***** Exercise input *****

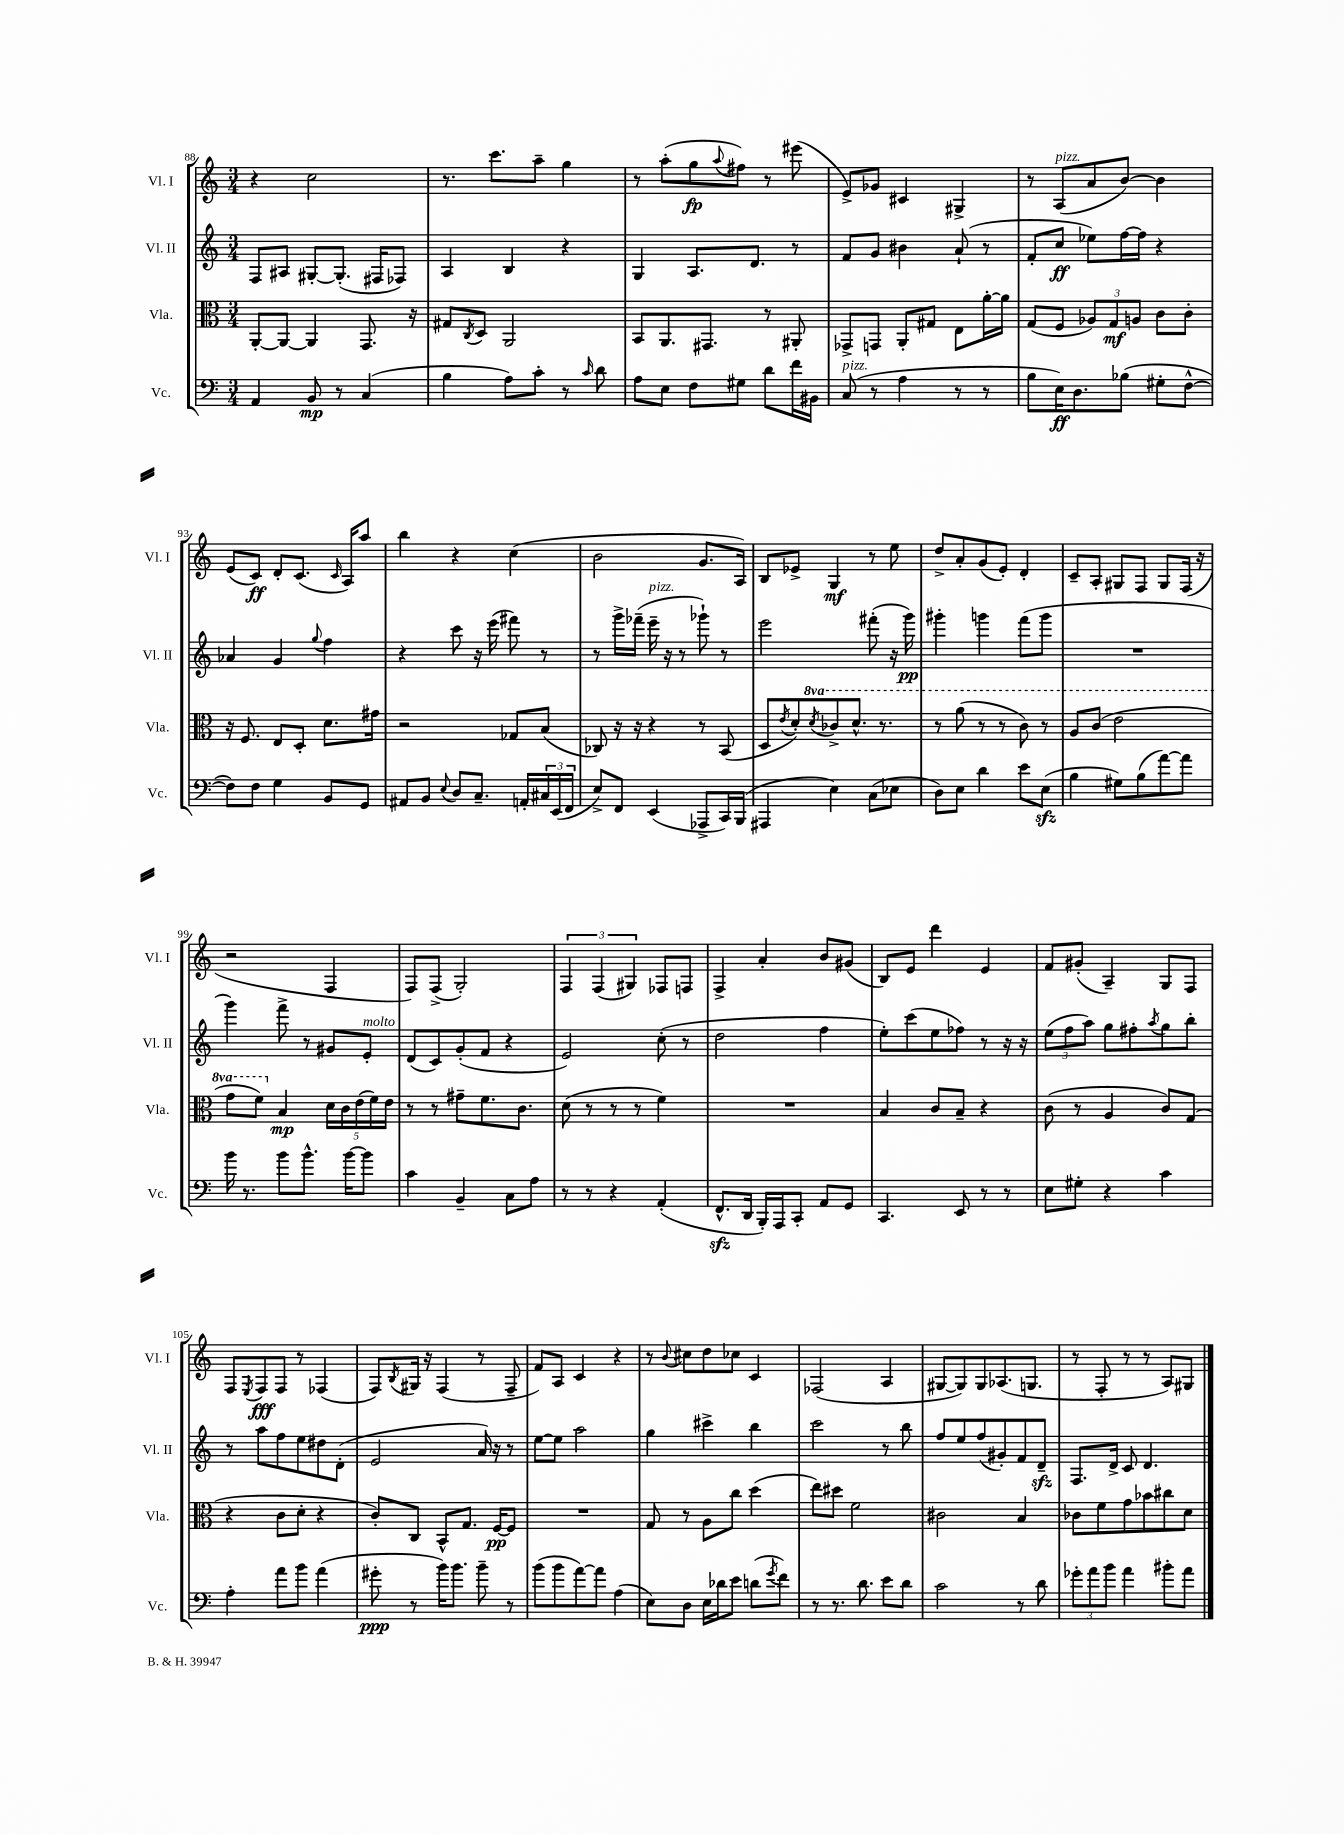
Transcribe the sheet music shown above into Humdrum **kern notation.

*****
***** Exercise input *****

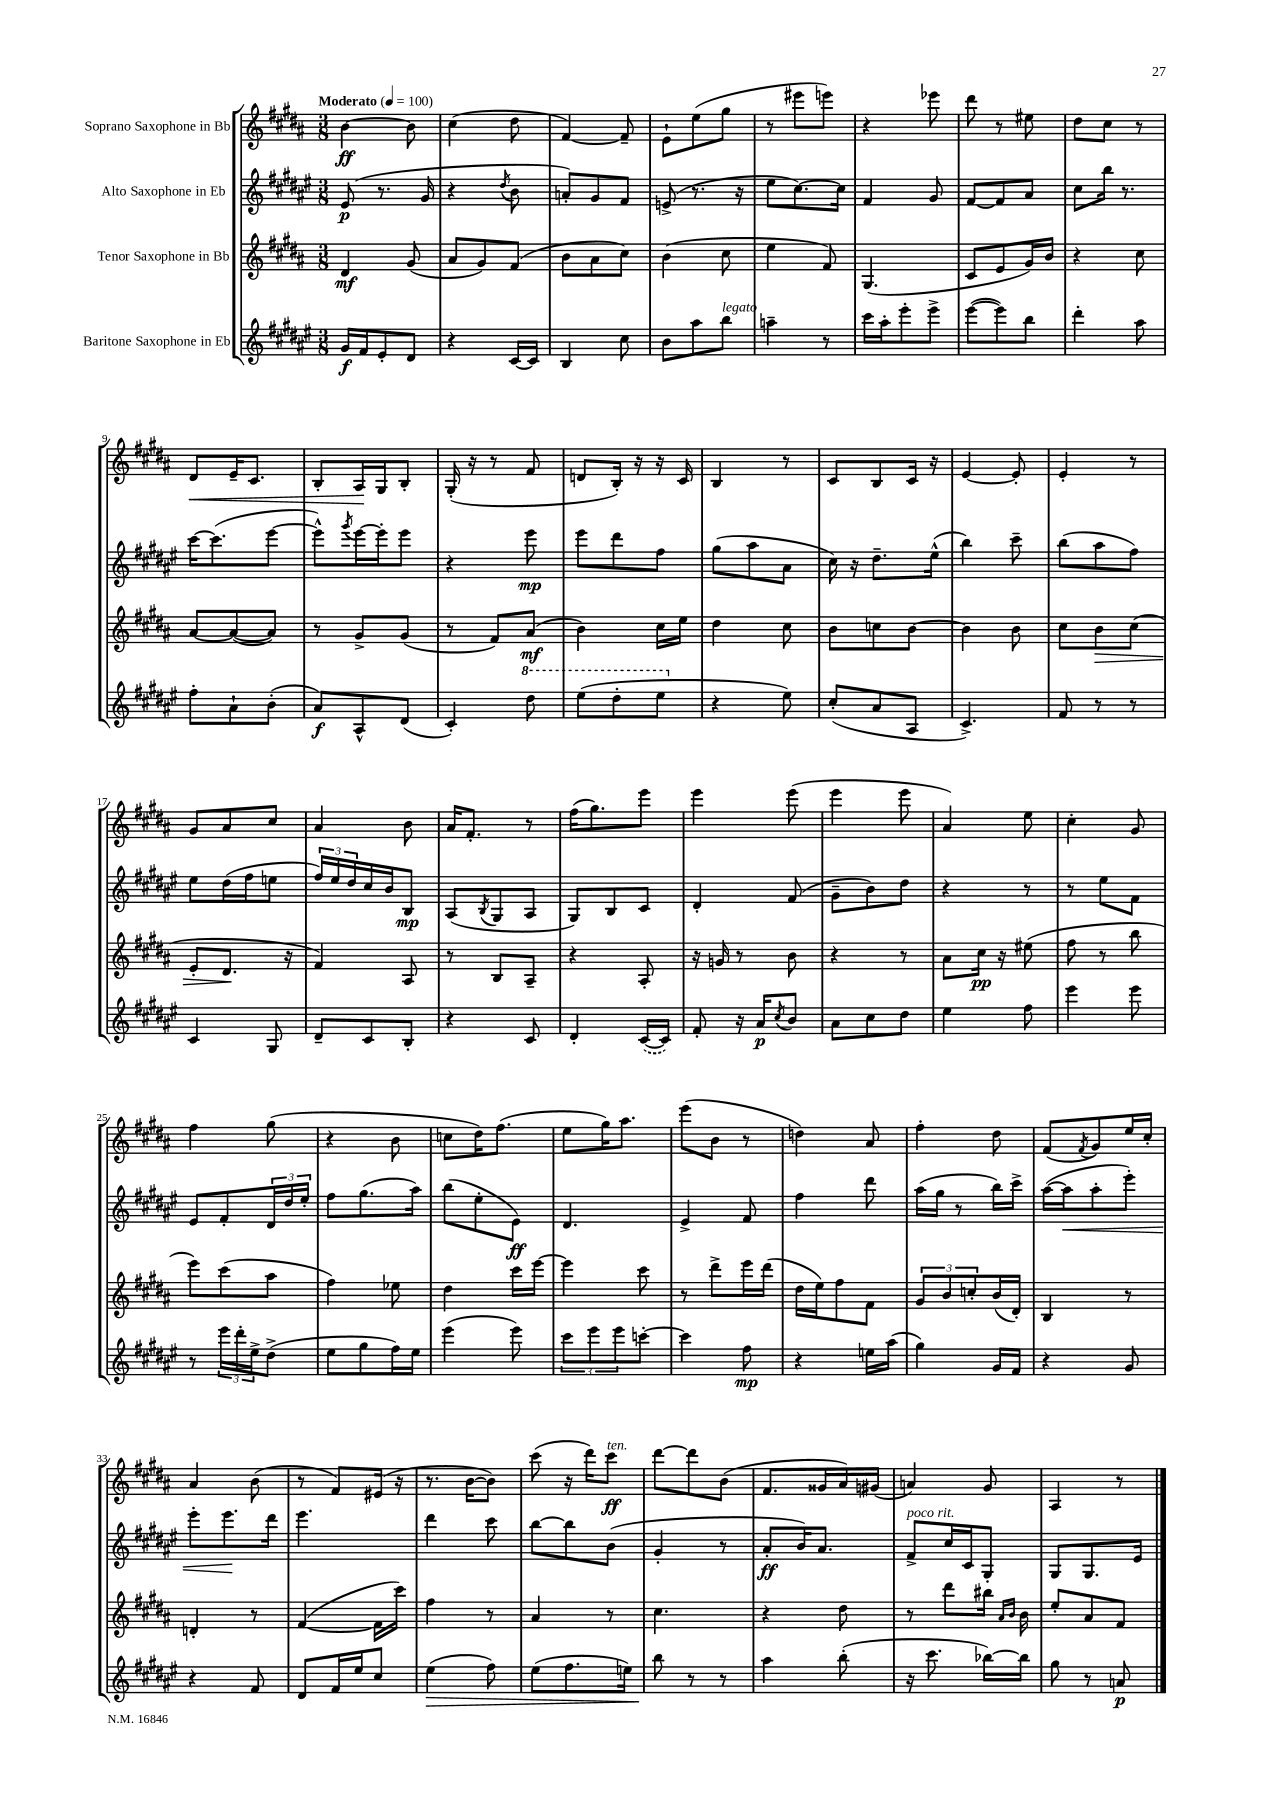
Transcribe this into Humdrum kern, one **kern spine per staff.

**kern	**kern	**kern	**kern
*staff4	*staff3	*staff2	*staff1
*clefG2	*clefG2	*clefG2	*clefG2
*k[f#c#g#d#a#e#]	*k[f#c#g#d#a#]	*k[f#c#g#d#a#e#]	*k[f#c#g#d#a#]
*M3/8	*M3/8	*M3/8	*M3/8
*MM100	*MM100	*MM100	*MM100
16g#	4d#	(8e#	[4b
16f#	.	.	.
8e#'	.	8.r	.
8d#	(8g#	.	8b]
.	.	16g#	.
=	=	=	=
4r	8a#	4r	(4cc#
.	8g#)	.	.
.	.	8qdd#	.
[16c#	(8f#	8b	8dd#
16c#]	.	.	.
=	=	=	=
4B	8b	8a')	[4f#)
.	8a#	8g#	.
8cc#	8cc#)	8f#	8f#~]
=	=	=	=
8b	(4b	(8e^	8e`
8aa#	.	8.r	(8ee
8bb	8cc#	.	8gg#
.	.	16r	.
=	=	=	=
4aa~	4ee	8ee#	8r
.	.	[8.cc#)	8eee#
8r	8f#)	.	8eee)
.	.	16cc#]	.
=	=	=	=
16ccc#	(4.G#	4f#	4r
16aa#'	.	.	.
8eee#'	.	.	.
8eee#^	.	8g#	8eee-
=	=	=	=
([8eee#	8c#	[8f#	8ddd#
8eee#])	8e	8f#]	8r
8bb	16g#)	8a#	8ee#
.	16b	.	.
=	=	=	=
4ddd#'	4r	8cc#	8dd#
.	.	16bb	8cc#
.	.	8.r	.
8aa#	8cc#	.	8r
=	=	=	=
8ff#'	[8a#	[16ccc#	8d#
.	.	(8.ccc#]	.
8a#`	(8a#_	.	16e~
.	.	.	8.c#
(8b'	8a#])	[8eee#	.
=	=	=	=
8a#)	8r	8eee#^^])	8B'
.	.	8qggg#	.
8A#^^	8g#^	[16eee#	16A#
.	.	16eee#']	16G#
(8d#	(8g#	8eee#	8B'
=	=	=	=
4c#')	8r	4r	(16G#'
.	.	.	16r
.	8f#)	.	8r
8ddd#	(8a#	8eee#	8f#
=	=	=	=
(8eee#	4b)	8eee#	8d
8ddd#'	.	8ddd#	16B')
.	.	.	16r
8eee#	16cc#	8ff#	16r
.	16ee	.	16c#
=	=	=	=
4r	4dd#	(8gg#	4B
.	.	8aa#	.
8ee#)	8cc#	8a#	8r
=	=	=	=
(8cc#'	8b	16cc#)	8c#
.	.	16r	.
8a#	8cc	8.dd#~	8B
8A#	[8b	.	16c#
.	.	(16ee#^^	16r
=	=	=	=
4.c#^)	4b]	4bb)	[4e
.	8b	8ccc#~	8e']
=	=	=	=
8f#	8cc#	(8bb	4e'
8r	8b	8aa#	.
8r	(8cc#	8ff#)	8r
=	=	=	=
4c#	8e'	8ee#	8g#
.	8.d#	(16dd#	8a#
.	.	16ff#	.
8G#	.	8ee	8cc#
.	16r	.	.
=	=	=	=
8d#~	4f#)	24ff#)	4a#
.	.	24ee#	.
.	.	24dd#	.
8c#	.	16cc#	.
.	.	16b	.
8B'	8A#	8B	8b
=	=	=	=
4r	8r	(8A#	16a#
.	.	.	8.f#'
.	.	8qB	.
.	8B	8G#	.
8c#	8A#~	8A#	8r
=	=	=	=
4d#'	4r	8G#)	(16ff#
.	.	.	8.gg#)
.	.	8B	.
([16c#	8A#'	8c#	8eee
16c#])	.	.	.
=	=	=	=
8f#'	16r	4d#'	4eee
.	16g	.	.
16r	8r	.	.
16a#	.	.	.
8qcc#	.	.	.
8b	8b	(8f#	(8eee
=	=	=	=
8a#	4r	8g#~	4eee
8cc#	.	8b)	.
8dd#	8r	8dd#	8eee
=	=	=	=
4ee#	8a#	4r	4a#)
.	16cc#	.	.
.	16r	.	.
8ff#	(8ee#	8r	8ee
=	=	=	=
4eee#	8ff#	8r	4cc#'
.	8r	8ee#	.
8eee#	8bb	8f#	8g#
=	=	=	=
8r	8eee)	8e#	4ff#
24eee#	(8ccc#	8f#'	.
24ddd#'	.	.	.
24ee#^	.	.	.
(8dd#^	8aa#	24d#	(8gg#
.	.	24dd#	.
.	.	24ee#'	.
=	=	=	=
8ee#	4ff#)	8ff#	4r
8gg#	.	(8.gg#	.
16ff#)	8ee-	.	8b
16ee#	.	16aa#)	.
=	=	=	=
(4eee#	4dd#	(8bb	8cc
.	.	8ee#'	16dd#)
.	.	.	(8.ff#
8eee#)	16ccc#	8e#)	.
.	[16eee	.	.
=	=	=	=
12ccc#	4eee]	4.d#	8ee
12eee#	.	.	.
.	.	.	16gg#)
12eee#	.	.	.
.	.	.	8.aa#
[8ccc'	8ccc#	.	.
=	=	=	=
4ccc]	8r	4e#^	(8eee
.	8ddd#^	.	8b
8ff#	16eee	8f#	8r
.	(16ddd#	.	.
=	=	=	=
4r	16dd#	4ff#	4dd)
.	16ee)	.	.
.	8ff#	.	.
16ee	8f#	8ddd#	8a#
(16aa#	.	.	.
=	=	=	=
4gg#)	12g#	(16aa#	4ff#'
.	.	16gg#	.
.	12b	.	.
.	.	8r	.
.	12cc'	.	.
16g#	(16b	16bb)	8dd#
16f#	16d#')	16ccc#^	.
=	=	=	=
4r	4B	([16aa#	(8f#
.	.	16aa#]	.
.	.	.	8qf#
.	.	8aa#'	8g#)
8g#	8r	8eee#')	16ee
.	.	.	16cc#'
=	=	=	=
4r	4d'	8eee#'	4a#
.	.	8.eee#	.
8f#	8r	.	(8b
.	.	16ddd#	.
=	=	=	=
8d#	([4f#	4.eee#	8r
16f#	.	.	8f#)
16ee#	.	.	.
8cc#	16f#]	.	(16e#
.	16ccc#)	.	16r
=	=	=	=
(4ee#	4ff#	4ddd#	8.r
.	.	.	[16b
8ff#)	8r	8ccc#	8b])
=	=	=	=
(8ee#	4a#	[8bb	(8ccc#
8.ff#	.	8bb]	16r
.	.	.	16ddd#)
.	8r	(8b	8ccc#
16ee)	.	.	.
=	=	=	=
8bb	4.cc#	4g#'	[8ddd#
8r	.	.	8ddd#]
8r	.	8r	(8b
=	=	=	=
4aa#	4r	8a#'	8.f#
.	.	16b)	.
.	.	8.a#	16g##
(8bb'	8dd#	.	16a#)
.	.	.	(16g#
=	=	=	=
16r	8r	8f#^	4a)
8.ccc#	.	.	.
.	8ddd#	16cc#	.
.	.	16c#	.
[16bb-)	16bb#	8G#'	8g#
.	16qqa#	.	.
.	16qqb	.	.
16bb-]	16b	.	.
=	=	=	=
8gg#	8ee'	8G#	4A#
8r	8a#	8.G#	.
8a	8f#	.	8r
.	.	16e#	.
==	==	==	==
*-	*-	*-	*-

*****

■ Exercise prompt
Count the lines in the items above that contain the word "into". Reply with the number alone.

■ Solution below
2